### Work item
All lines from the one containing "replaced | green" to the end of the data below are to be returned exactly, both ends included, with nothing added.

### Task inputs

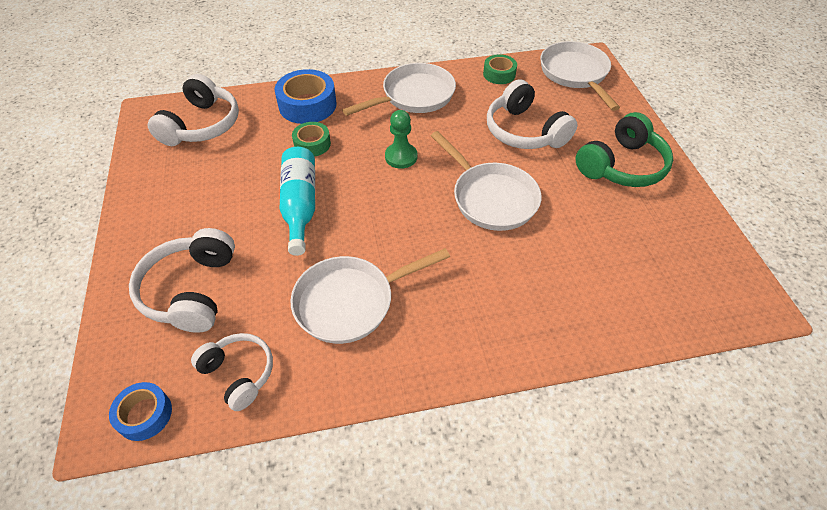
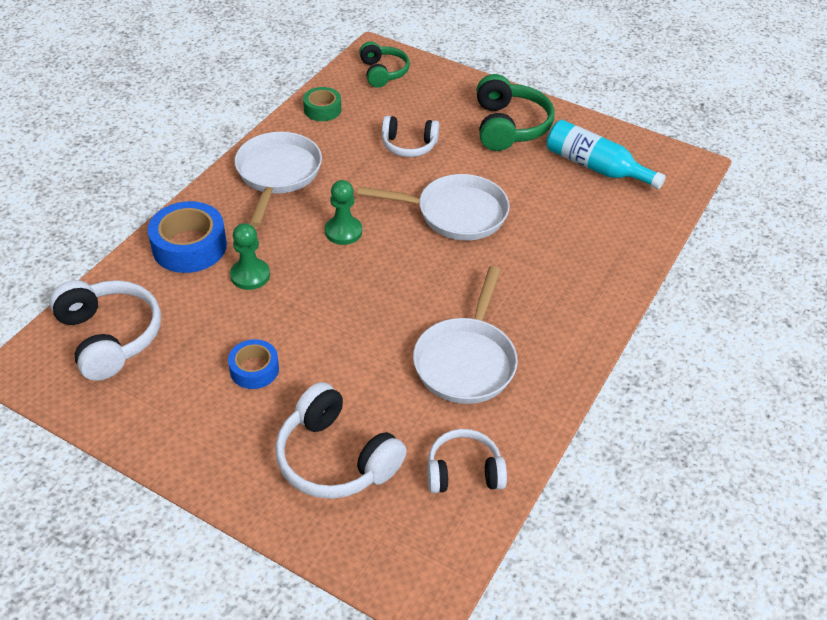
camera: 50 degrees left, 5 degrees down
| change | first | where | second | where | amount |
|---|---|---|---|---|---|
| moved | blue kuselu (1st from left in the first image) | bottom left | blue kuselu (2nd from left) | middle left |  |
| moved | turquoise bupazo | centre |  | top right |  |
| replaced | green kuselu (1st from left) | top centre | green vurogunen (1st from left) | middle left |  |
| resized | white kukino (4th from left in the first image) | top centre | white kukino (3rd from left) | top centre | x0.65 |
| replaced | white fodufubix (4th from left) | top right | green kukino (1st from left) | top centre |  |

### Answer to this task
| replaced | green kuselu (1st from left) | top centre | green vurogunen (1st from left) | middle left |  |
| resized | white kukino (4th from left in the first image) | top centre | white kukino (3rd from left) | top centre | x0.65 |
| replaced | white fodufubix (4th from left) | top right | green kukino (1st from left) | top centre |  |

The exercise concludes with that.